- EXERCISE OBJECTIVE: Filter this data down to the lines that hold "book", and copy them.

- MATERIAL PROVIDED:
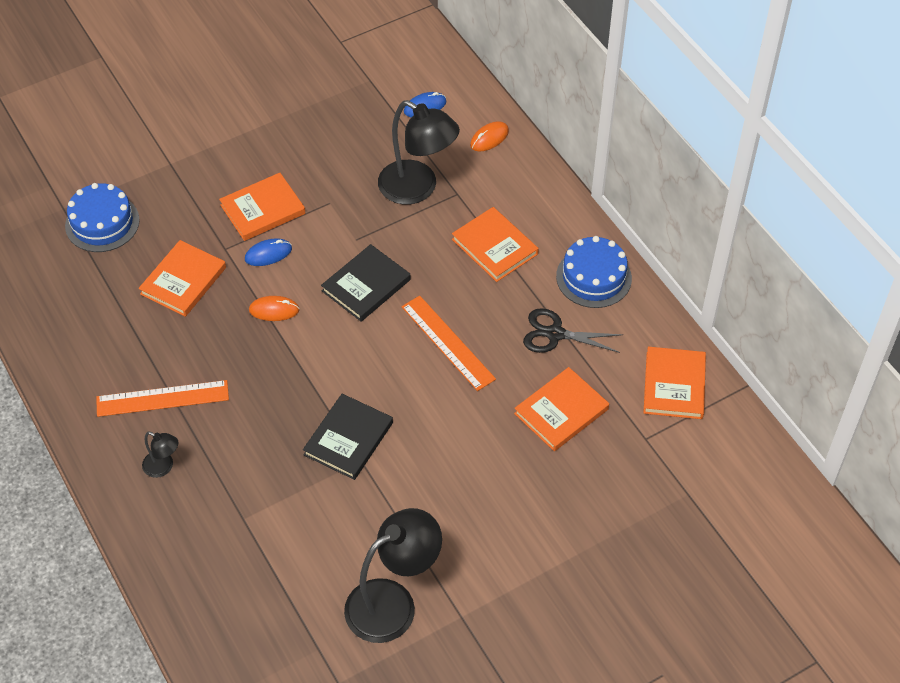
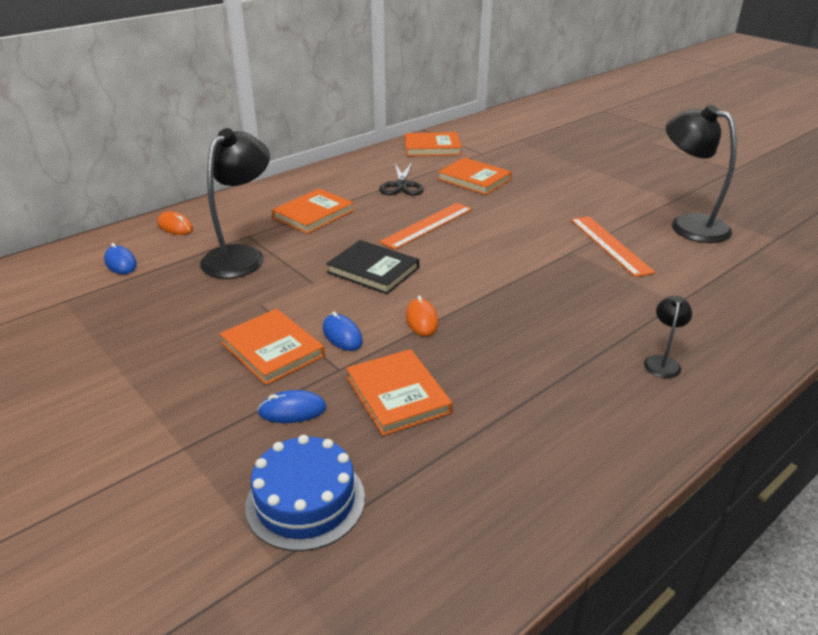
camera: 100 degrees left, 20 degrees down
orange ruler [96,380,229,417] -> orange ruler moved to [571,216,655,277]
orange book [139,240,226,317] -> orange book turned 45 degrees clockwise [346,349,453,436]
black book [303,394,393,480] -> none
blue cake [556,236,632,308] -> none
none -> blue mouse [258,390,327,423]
==
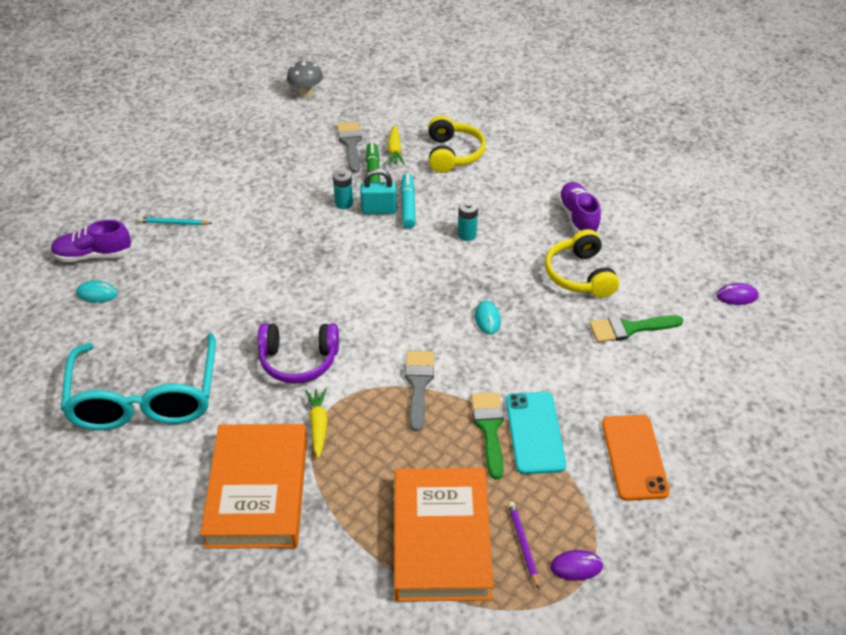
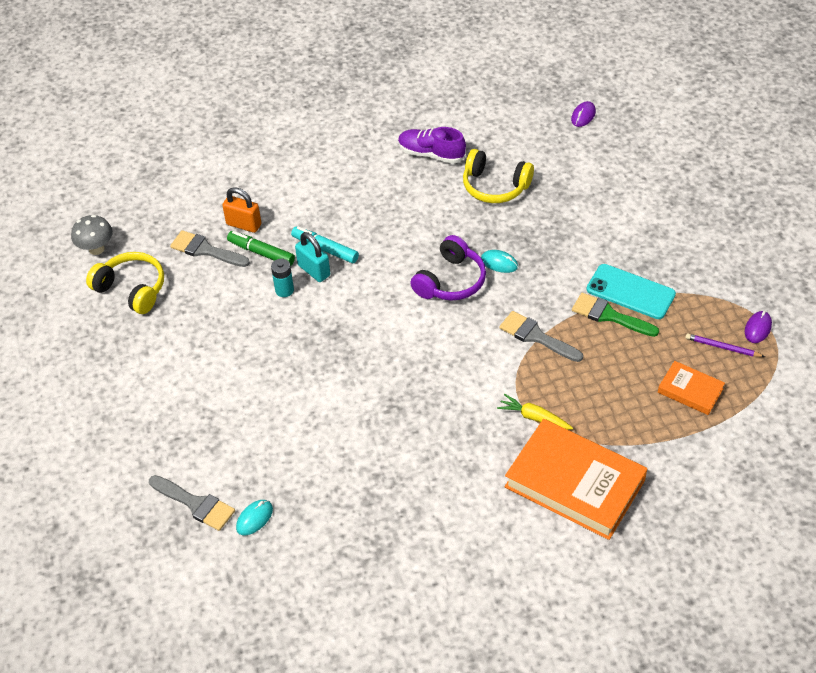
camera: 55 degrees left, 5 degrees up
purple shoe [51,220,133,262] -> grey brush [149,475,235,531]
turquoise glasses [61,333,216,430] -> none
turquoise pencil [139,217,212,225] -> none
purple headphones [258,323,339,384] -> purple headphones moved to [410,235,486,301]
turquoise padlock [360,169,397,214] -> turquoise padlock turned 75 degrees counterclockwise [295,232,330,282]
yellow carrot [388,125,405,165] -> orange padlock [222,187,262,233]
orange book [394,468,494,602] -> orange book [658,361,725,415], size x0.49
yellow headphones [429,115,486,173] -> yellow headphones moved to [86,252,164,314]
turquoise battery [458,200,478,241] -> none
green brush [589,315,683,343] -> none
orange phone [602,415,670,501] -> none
==
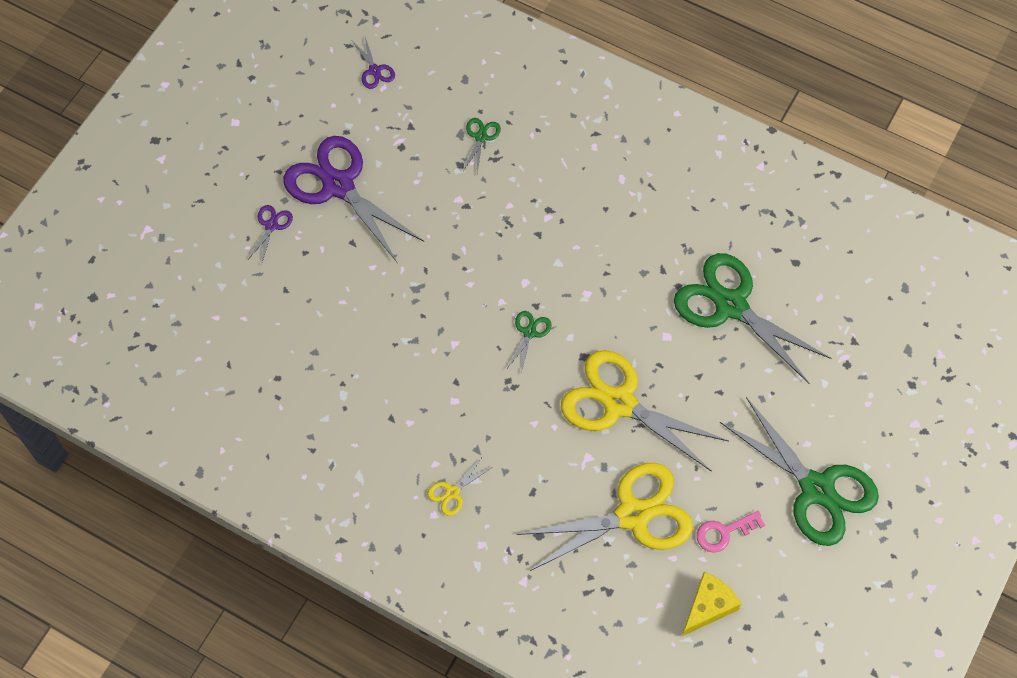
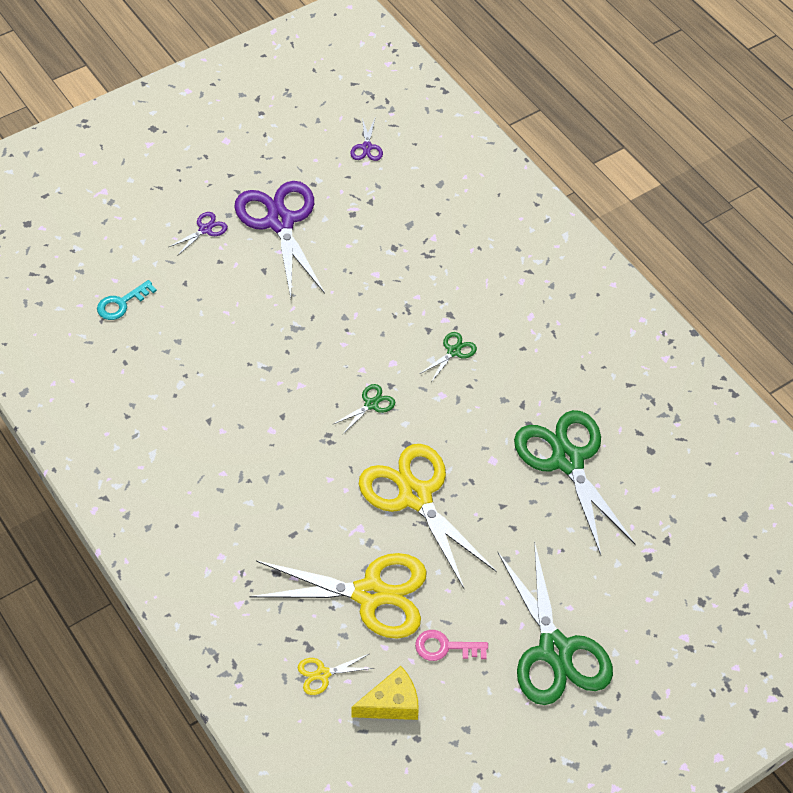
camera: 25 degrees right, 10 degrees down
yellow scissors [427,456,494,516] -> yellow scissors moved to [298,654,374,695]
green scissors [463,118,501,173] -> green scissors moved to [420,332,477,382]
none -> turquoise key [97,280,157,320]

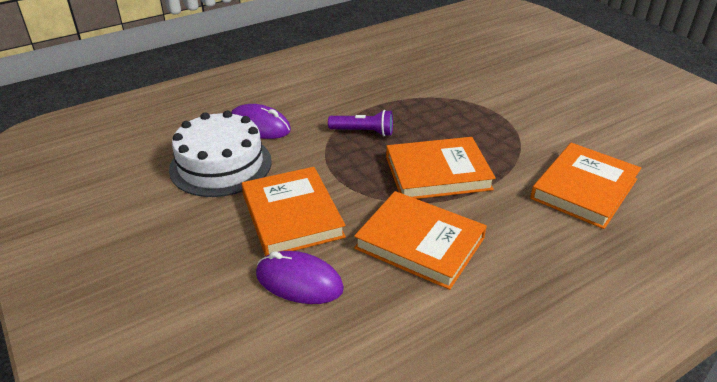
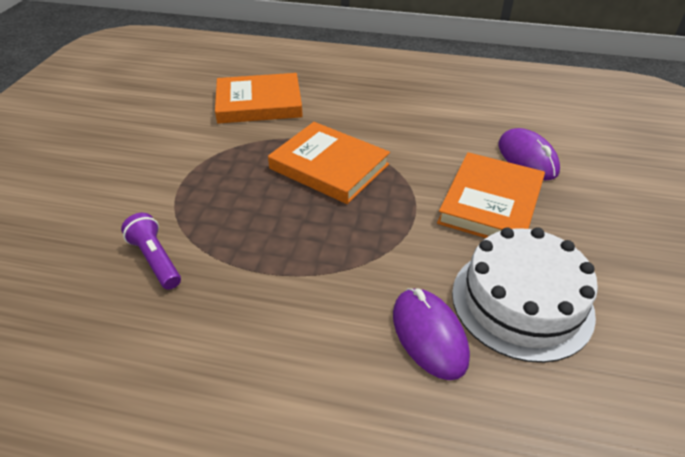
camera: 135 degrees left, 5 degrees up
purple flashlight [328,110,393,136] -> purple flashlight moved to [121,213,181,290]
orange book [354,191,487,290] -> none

- COMPLETED EXERCISE:
orange book [139,240,226,317] -> orange book turned 45 degrees clockwise [346,349,453,436]
black book [303,394,393,480] -> none
orange book [394,468,494,602] -> orange book [658,361,725,415], size x0.49
orange book [354,191,487,290] -> none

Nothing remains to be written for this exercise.